***** Provided records
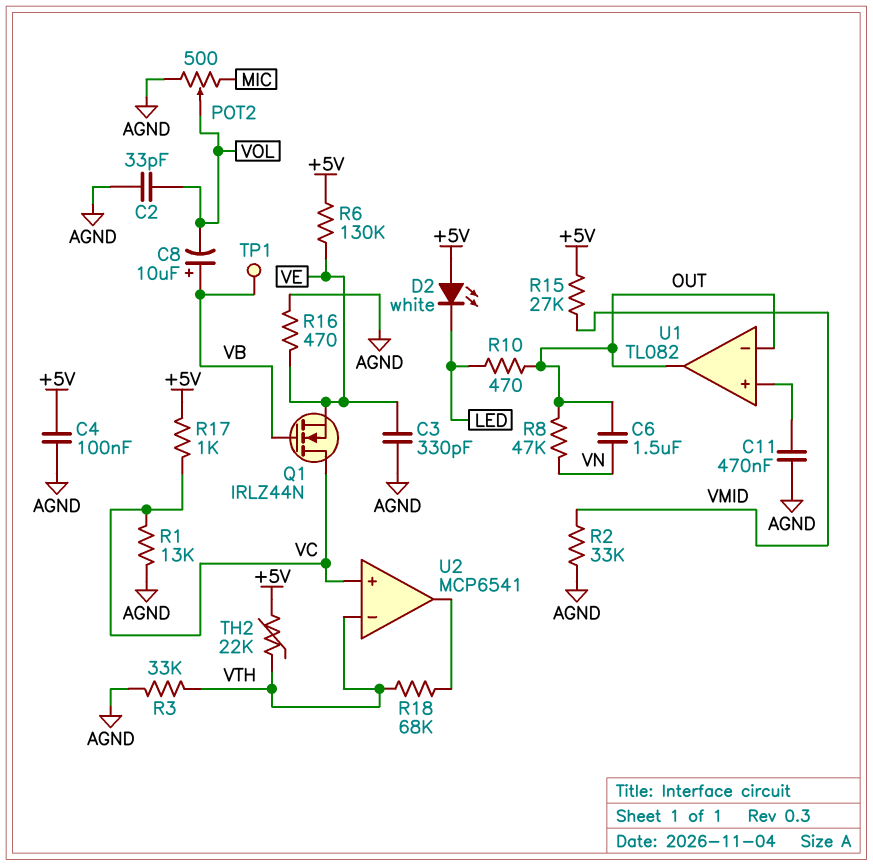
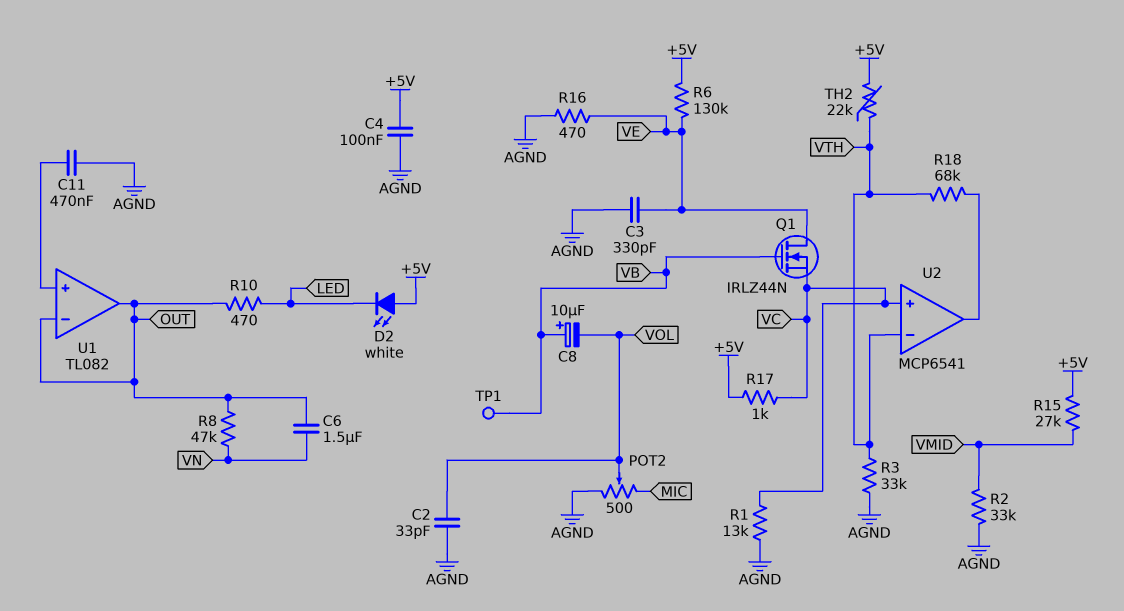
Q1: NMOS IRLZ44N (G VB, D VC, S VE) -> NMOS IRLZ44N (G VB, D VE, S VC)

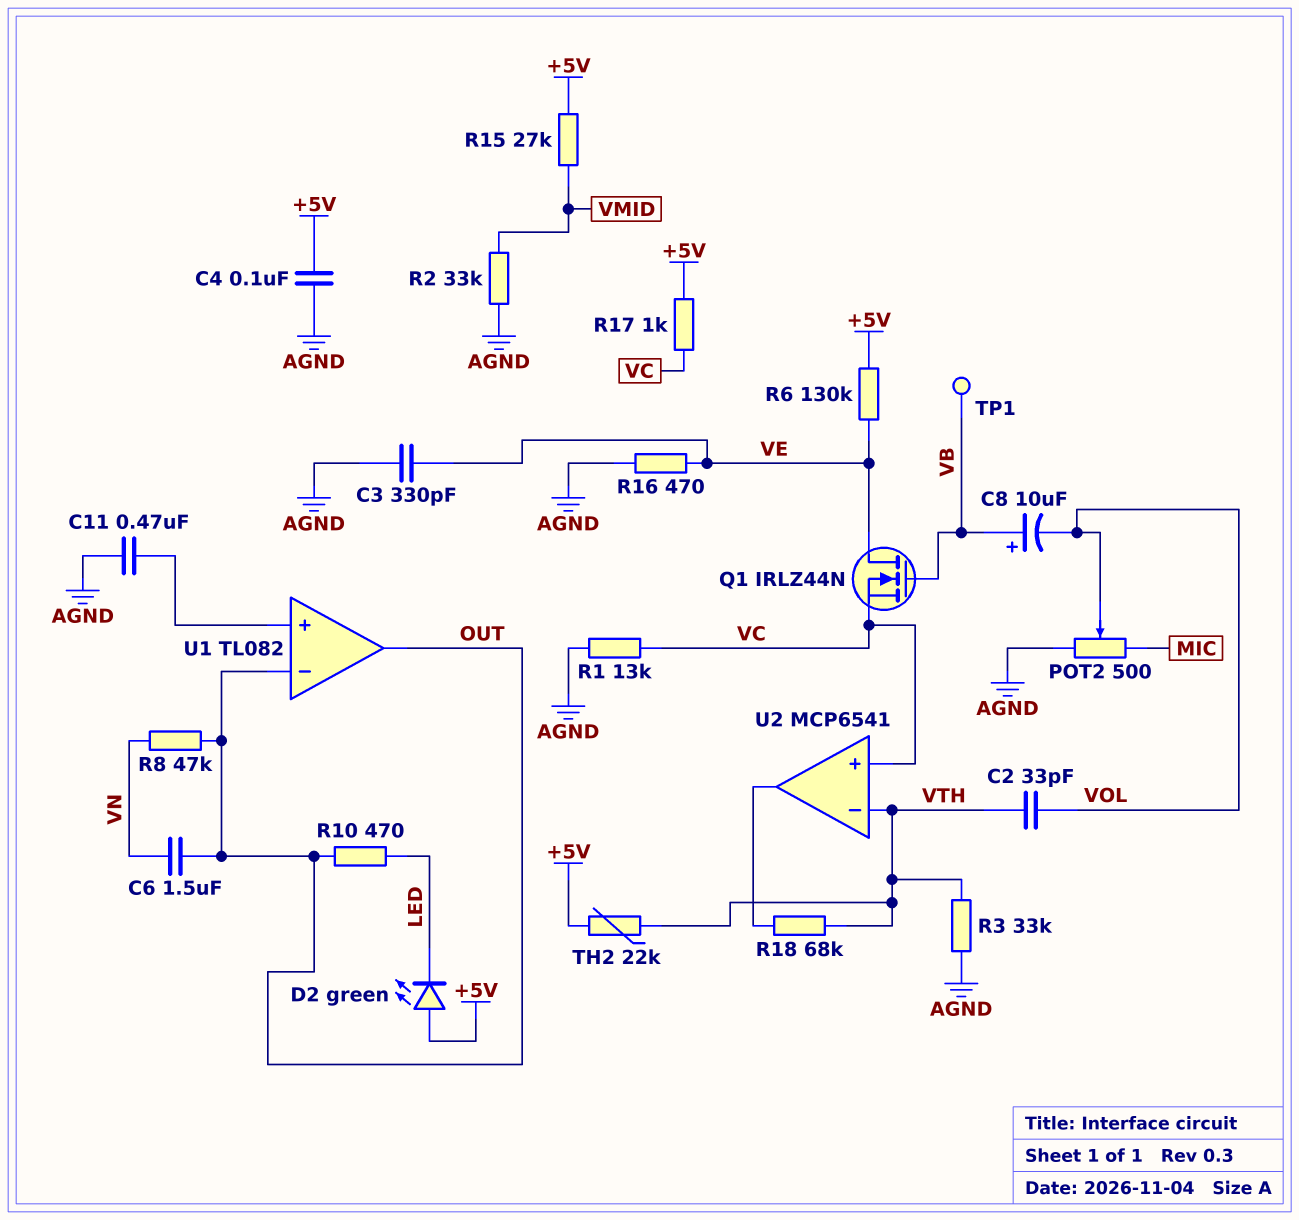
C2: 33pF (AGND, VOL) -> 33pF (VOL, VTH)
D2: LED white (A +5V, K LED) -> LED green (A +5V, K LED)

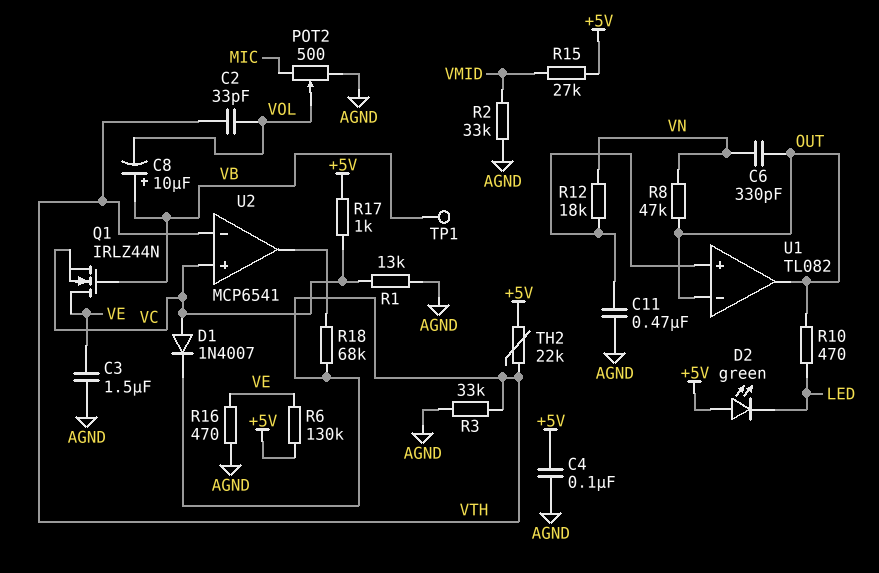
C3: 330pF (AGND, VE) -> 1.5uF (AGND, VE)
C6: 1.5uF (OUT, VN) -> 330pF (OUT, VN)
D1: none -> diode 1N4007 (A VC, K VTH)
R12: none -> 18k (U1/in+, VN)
**********
**What is required**
Could you restate every record above word for word, leaving the pictures out?

**Solved problem**
Q1: NMOS IRLZ44N (G VB, D VC, S VE) -> NMOS IRLZ44N (G VB, D VE, S VC)

C2: 33pF (AGND, VOL) -> 33pF (VOL, VTH)
D2: LED white (A +5V, K LED) -> LED green (A +5V, K LED)

C3: 330pF (AGND, VE) -> 1.5uF (AGND, VE)
C6: 1.5uF (OUT, VN) -> 330pF (OUT, VN)
D1: none -> diode 1N4007 (A VC, K VTH)
R12: none -> 18k (U1/in+, VN)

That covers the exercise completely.